» YOUR TASK:
Copy the listing below letter for letter, passing over each picture.

Top of AVAILABLE DATA

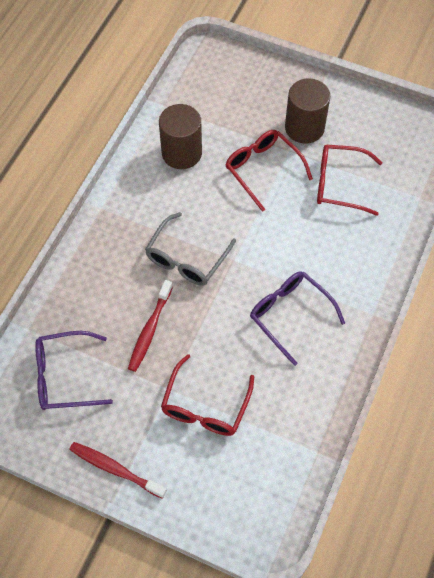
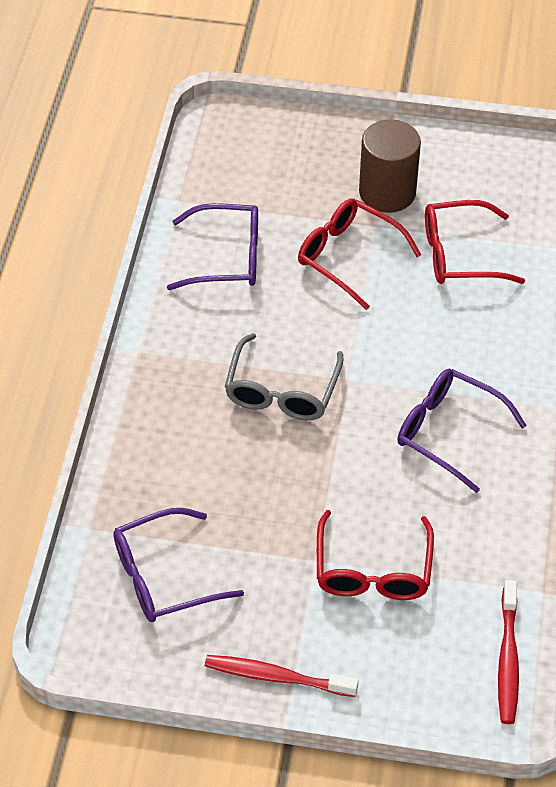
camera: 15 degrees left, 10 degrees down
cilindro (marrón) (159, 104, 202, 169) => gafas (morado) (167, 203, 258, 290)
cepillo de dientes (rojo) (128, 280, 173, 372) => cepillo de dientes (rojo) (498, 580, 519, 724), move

Bottom of AVAILABLE DATA

» ANSWER BOX:
camera: 15 degrees left, 10 degrees down
cilindro (marrón) (159, 104, 202, 169) => gafas (morado) (167, 203, 258, 290)
cepillo de dientes (rojo) (128, 280, 173, 372) => cepillo de dientes (rojo) (498, 580, 519, 724), move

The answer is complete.